GIVEN PROBLEM ▸
Revise the lines below from the first one through the line containing "Detect which cell", changing "coordinate" to "position" and keeping everything else the same. Leave the pictures out.

EXERCISE DATA ▸
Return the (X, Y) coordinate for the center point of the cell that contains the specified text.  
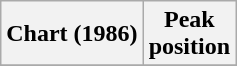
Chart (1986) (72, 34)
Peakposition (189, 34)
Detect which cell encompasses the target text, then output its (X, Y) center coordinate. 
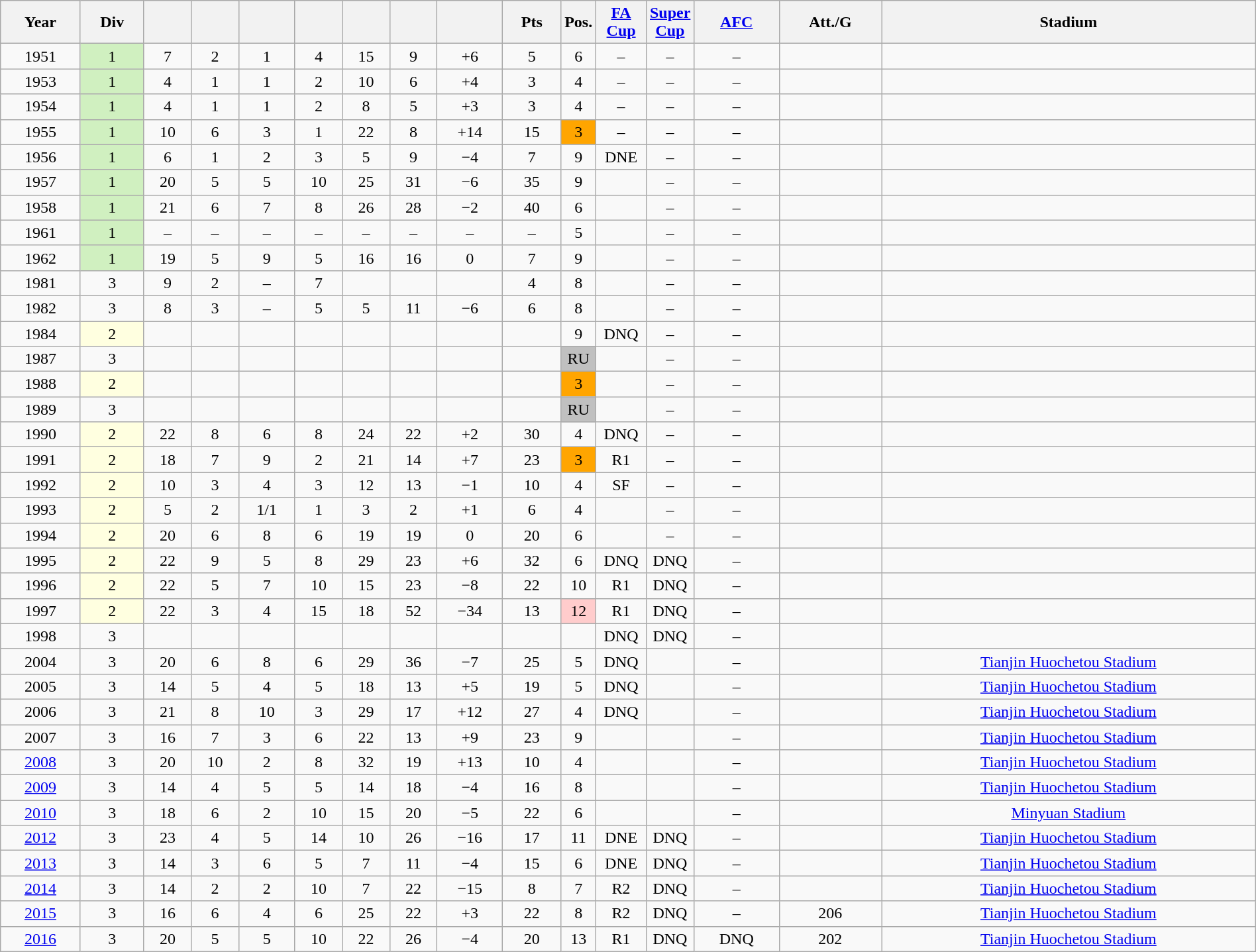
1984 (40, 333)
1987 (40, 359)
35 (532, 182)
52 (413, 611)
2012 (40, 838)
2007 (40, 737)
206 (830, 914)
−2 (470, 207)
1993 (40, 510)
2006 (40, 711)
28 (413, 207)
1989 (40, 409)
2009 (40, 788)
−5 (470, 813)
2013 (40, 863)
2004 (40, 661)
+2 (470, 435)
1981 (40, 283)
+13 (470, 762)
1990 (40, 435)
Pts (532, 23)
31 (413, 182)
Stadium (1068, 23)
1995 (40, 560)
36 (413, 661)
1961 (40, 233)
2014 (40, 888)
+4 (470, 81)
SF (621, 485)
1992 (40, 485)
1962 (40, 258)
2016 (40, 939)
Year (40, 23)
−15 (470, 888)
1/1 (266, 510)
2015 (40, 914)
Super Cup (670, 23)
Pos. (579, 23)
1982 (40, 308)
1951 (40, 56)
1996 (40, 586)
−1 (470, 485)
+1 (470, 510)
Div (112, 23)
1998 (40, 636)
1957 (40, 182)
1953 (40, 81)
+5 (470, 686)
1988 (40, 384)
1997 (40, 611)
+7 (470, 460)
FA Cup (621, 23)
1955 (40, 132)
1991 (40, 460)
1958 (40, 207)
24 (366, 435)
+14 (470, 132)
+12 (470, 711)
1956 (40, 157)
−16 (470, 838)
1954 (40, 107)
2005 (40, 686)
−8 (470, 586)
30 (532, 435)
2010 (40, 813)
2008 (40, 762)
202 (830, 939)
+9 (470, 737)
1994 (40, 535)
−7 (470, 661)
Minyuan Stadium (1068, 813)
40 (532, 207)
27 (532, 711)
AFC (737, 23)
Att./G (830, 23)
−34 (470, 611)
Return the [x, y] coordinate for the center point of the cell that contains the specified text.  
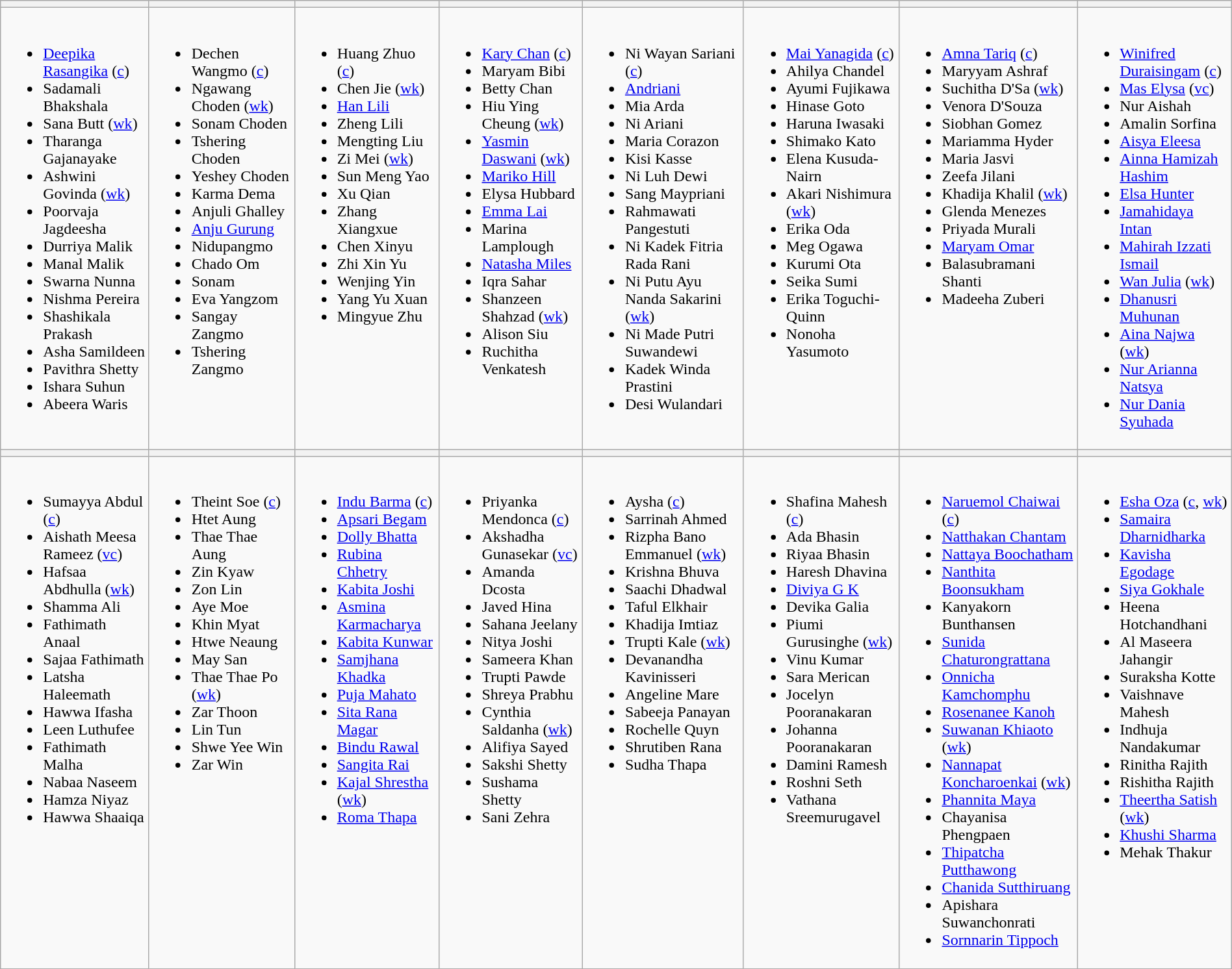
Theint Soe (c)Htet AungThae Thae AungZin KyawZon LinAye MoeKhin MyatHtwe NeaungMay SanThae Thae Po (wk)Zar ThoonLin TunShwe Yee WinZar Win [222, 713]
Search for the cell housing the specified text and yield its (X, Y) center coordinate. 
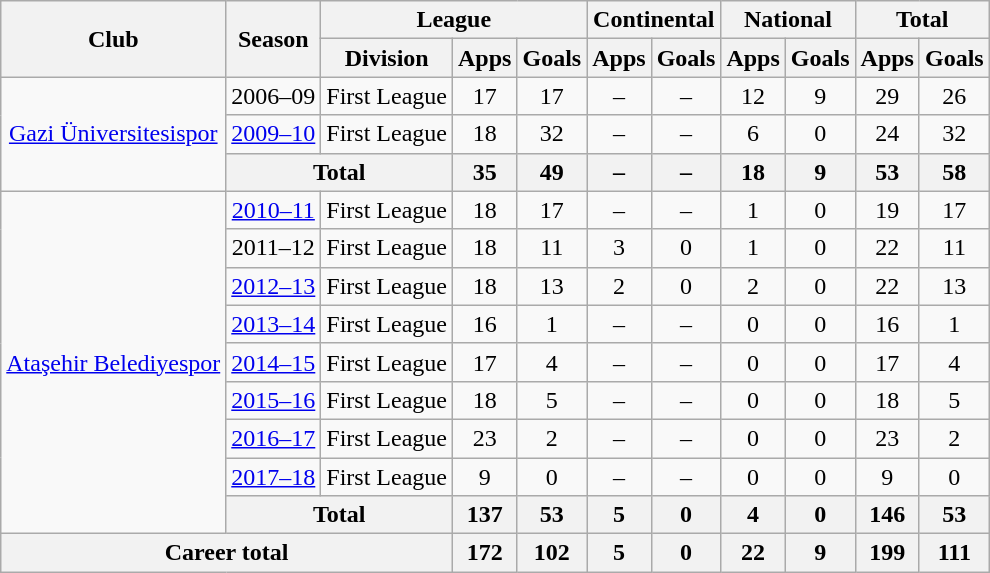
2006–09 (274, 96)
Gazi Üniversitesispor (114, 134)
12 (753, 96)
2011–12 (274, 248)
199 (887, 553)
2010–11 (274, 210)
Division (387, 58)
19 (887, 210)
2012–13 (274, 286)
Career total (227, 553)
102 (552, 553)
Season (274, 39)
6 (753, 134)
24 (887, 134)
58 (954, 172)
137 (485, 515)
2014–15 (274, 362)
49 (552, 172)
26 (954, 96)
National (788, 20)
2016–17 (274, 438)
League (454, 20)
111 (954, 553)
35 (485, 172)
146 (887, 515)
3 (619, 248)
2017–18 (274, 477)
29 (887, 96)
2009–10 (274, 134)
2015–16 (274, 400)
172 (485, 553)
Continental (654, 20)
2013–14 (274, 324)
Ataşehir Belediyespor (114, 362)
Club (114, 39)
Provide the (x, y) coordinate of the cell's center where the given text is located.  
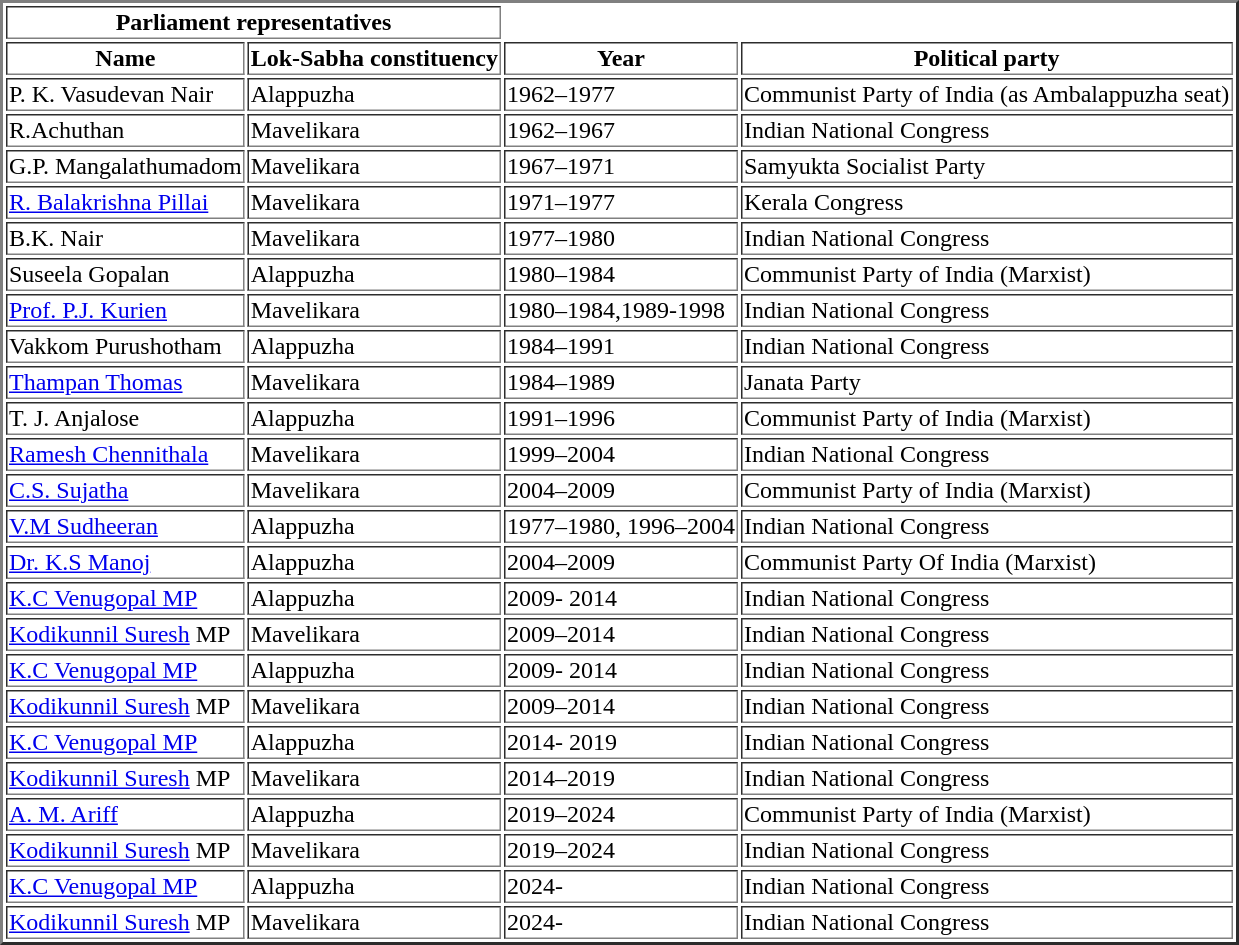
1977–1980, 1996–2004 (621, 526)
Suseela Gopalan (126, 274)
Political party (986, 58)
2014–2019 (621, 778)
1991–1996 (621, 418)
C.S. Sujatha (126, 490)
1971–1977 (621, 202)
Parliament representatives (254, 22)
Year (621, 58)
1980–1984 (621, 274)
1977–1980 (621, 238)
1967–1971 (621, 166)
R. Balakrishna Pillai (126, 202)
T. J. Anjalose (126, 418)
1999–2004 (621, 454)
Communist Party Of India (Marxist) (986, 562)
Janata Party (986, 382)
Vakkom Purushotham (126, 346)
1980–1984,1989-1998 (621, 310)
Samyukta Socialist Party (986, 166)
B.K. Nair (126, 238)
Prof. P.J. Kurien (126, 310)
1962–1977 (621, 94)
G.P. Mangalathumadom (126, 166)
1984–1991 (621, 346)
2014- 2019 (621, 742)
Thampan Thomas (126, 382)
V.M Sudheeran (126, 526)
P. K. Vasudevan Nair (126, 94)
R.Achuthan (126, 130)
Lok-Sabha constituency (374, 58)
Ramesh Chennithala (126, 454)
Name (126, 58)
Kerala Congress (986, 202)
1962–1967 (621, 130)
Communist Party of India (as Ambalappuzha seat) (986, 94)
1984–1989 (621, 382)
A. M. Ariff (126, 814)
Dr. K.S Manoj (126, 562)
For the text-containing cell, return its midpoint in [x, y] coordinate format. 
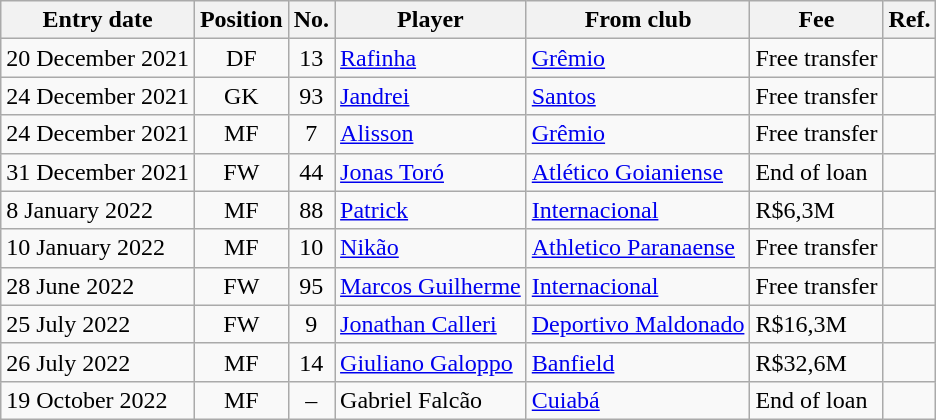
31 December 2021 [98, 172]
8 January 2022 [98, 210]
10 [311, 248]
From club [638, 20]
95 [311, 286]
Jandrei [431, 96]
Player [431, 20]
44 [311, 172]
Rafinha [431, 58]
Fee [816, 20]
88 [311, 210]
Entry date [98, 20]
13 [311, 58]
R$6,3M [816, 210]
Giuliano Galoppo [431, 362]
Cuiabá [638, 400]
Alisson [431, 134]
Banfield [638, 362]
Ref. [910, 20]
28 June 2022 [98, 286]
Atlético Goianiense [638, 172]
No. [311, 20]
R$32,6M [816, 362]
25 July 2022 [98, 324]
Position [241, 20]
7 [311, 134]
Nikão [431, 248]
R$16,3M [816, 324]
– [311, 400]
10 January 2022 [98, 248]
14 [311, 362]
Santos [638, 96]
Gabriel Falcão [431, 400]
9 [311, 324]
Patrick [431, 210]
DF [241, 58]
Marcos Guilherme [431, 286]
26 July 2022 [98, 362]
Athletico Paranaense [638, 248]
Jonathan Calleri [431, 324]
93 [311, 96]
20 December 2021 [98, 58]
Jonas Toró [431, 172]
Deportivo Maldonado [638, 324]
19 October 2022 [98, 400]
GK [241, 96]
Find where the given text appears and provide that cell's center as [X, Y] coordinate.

ANSWER TO THIS TASK ▸
Return the (X, Y) position for the center point of the cell that contains the specified text.  
Chart (1986) (72, 34)
Peakposition (189, 34)
Detect which cell encompasses the target text, then output its (X, Y) center position. 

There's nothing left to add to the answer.